Dataset excerpts
=====

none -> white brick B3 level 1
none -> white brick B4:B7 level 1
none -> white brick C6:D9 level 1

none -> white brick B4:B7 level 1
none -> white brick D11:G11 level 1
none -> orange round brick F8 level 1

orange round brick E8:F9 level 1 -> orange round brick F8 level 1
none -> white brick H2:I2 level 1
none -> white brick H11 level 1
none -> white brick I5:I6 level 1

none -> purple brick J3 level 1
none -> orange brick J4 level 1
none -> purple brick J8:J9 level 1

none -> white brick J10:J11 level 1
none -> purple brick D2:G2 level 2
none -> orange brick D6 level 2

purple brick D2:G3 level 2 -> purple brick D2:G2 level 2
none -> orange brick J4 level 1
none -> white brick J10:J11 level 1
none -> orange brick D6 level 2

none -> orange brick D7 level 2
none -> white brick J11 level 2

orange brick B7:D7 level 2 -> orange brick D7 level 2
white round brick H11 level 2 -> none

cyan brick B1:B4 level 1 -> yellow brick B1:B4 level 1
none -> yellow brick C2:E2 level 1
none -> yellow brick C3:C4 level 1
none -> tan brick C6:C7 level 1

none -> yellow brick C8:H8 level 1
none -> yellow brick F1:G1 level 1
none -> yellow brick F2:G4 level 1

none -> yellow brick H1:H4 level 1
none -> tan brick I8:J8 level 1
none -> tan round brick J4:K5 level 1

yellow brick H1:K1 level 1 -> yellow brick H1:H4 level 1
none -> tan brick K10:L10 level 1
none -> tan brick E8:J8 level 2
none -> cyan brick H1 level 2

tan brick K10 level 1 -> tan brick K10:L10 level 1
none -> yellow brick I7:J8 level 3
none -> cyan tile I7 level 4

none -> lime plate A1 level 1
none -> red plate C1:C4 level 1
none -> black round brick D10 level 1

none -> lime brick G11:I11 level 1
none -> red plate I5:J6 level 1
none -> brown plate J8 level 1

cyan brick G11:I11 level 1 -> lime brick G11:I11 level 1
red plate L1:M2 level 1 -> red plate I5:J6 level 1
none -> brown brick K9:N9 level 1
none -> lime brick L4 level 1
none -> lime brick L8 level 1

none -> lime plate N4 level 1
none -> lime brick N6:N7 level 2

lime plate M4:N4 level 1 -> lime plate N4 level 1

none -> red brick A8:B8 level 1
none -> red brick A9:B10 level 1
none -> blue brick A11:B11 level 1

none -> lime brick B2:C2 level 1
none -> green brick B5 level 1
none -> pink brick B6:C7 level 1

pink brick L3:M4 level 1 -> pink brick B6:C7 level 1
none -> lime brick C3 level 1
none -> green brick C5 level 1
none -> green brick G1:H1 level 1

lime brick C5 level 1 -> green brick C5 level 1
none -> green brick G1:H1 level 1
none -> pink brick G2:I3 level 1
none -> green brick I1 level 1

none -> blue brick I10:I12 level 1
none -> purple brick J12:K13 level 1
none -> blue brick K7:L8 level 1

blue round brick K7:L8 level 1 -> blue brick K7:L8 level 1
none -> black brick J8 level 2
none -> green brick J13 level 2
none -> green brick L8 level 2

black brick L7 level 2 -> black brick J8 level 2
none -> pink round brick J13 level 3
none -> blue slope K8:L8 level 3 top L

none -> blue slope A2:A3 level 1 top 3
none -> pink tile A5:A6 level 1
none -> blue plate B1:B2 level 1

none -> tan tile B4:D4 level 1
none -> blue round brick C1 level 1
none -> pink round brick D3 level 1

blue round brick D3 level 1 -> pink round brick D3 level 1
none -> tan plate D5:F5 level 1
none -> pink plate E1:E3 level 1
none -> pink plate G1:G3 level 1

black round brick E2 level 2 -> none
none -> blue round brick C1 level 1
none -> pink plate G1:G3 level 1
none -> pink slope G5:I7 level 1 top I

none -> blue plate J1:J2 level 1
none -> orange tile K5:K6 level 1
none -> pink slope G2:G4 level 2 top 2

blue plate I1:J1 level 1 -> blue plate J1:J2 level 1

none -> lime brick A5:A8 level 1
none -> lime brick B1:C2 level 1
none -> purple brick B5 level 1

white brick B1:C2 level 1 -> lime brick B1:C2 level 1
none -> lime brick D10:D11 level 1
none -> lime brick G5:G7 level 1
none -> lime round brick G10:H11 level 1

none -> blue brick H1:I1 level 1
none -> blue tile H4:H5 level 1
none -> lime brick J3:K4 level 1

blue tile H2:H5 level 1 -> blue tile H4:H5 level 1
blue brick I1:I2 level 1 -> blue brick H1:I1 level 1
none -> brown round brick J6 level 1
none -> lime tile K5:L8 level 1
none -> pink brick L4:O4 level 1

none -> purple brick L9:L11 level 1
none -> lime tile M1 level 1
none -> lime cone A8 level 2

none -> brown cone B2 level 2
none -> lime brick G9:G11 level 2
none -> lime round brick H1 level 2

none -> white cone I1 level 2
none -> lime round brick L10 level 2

=====

Task details ▸ An exact reproduction of all the entries above is the expected answer.

Output ▸
none -> white brick B3 level 1
none -> white brick B4:B7 level 1
none -> white brick C6:D9 level 1

none -> white brick B4:B7 level 1
none -> white brick D11:G11 level 1
none -> orange round brick F8 level 1

orange round brick E8:F9 level 1 -> orange round brick F8 level 1
none -> white brick H2:I2 level 1
none -> white brick H11 level 1
none -> white brick I5:I6 level 1

none -> purple brick J3 level 1
none -> orange brick J4 level 1
none -> purple brick J8:J9 level 1

none -> white brick J10:J11 level 1
none -> purple brick D2:G2 level 2
none -> orange brick D6 level 2

purple brick D2:G3 level 2 -> purple brick D2:G2 level 2
none -> orange brick J4 level 1
none -> white brick J10:J11 level 1
none -> orange brick D6 level 2

none -> orange brick D7 level 2
none -> white brick J11 level 2

orange brick B7:D7 level 2 -> orange brick D7 level 2
white round brick H11 level 2 -> none

cyan brick B1:B4 level 1 -> yellow brick B1:B4 level 1
none -> yellow brick C2:E2 level 1
none -> yellow brick C3:C4 level 1
none -> tan brick C6:C7 level 1

none -> yellow brick C8:H8 level 1
none -> yellow brick F1:G1 level 1
none -> yellow brick F2:G4 level 1

none -> yellow brick H1:H4 level 1
none -> tan brick I8:J8 level 1
none -> tan round brick J4:K5 level 1

yellow brick H1:K1 level 1 -> yellow brick H1:H4 level 1
none -> tan brick K10:L10 level 1
none -> tan brick E8:J8 level 2
none -> cyan brick H1 level 2

tan brick K10 level 1 -> tan brick K10:L10 level 1
none -> yellow brick I7:J8 level 3
none -> cyan tile I7 level 4

none -> lime plate A1 level 1
none -> red plate C1:C4 level 1
none -> black round brick D10 level 1

none -> lime brick G11:I11 level 1
none -> red plate I5:J6 level 1
none -> brown plate J8 level 1

cyan brick G11:I11 level 1 -> lime brick G11:I11 level 1
red plate L1:M2 level 1 -> red plate I5:J6 level 1
none -> brown brick K9:N9 level 1
none -> lime brick L4 level 1
none -> lime brick L8 level 1

none -> lime plate N4 level 1
none -> lime brick N6:N7 level 2

lime plate M4:N4 level 1 -> lime plate N4 level 1

none -> red brick A8:B8 level 1
none -> red brick A9:B10 level 1
none -> blue brick A11:B11 level 1

none -> lime brick B2:C2 level 1
none -> green brick B5 level 1
none -> pink brick B6:C7 level 1

pink brick L3:M4 level 1 -> pink brick B6:C7 level 1
none -> lime brick C3 level 1
none -> green brick C5 level 1
none -> green brick G1:H1 level 1

lime brick C5 level 1 -> green brick C5 level 1
none -> green brick G1:H1 level 1
none -> pink brick G2:I3 level 1
none -> green brick I1 level 1

none -> blue brick I10:I12 level 1
none -> purple brick J12:K13 level 1
none -> blue brick K7:L8 level 1

blue round brick K7:L8 level 1 -> blue brick K7:L8 level 1
none -> black brick J8 level 2
none -> green brick J13 level 2
none -> green brick L8 level 2

black brick L7 level 2 -> black brick J8 level 2
none -> pink round brick J13 level 3
none -> blue slope K8:L8 level 3 top L

none -> blue slope A2:A3 level 1 top 3
none -> pink tile A5:A6 level 1
none -> blue plate B1:B2 level 1

none -> tan tile B4:D4 level 1
none -> blue round brick C1 level 1
none -> pink round brick D3 level 1

blue round brick D3 level 1 -> pink round brick D3 level 1
none -> tan plate D5:F5 level 1
none -> pink plate E1:E3 level 1
none -> pink plate G1:G3 level 1

black round brick E2 level 2 -> none
none -> blue round brick C1 level 1
none -> pink plate G1:G3 level 1
none -> pink slope G5:I7 level 1 top I

none -> blue plate J1:J2 level 1
none -> orange tile K5:K6 level 1
none -> pink slope G2:G4 level 2 top 2

blue plate I1:J1 level 1 -> blue plate J1:J2 level 1

none -> lime brick A5:A8 level 1
none -> lime brick B1:C2 level 1
none -> purple brick B5 level 1

white brick B1:C2 level 1 -> lime brick B1:C2 level 1
none -> lime brick D10:D11 level 1
none -> lime brick G5:G7 level 1
none -> lime round brick G10:H11 level 1

none -> blue brick H1:I1 level 1
none -> blue tile H4:H5 level 1
none -> lime brick J3:K4 level 1

blue tile H2:H5 level 1 -> blue tile H4:H5 level 1
blue brick I1:I2 level 1 -> blue brick H1:I1 level 1
none -> brown round brick J6 level 1
none -> lime tile K5:L8 level 1
none -> pink brick L4:O4 level 1

none -> purple brick L9:L11 level 1
none -> lime tile M1 level 1
none -> lime cone A8 level 2

none -> brown cone B2 level 2
none -> lime brick G9:G11 level 2
none -> lime round brick H1 level 2

none -> white cone I1 level 2
none -> lime round brick L10 level 2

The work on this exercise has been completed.